● Work to complete:
Search the listing below for the word "white" and return each line that contains it.

● Data:

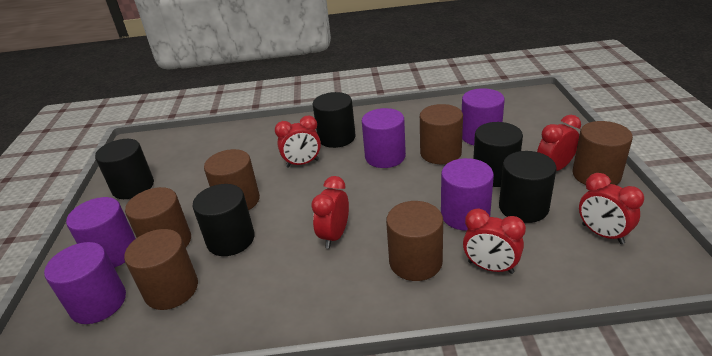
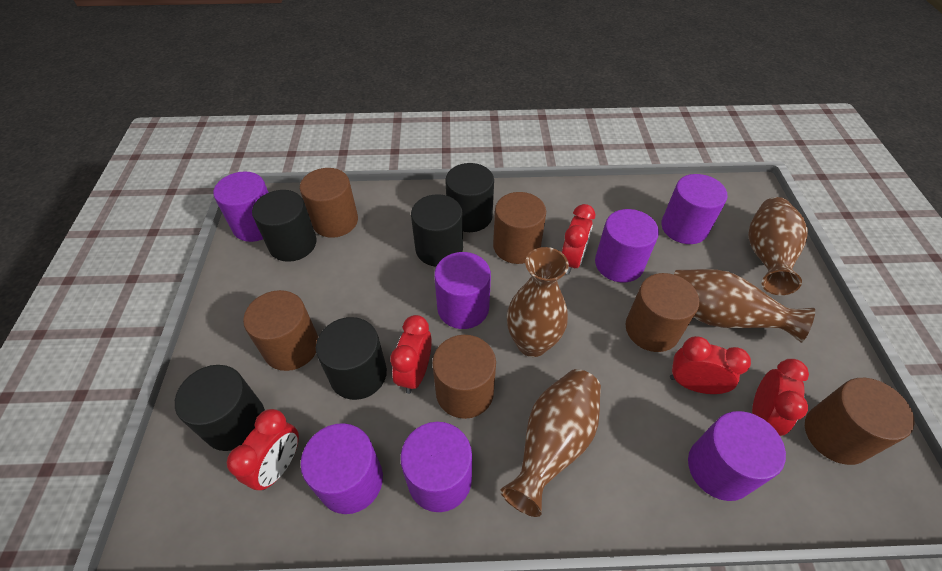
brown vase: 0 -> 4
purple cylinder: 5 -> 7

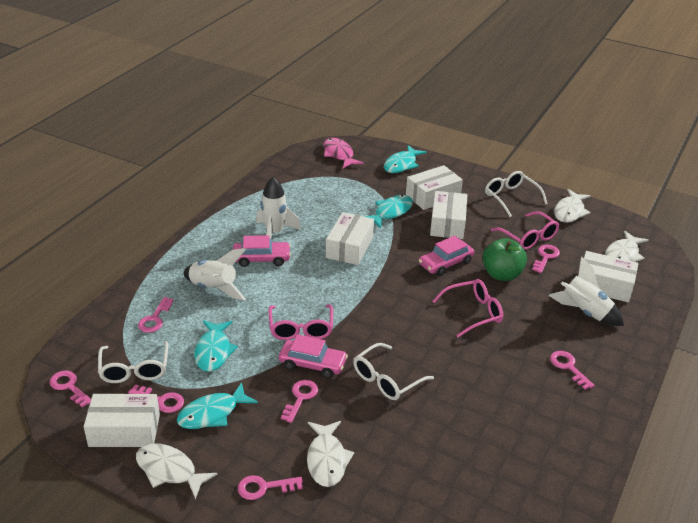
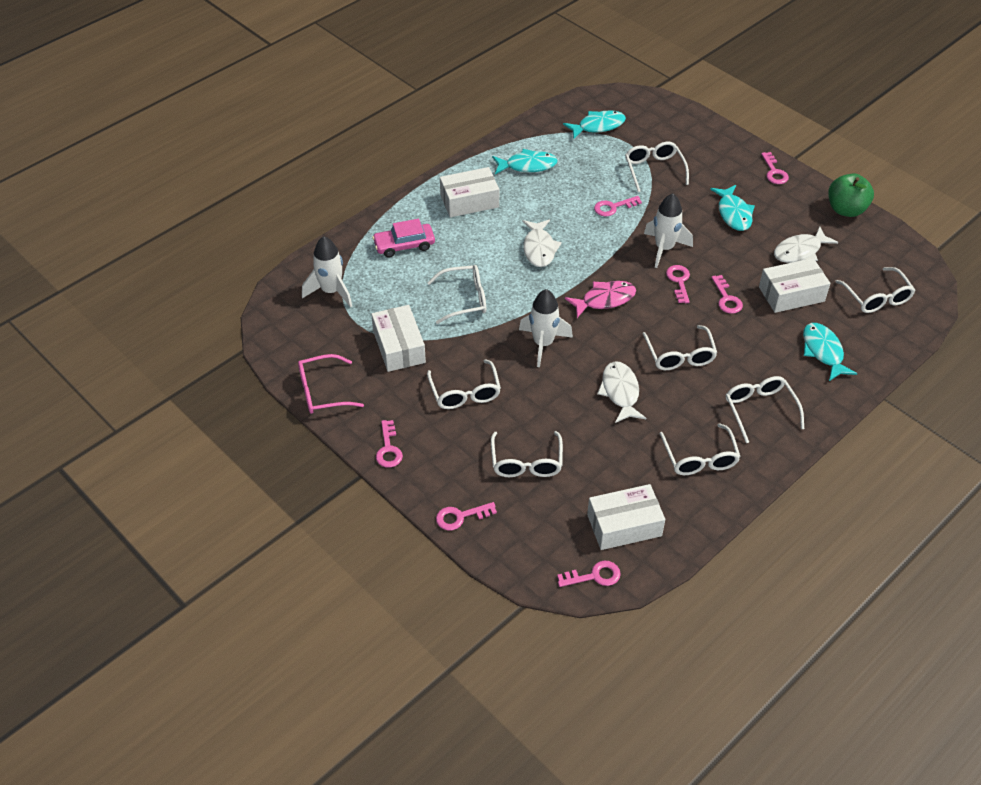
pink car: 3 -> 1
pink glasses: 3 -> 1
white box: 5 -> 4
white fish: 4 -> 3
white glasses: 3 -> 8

● Problem solution:
white box: 5 -> 4
white fish: 4 -> 3
white glasses: 3 -> 8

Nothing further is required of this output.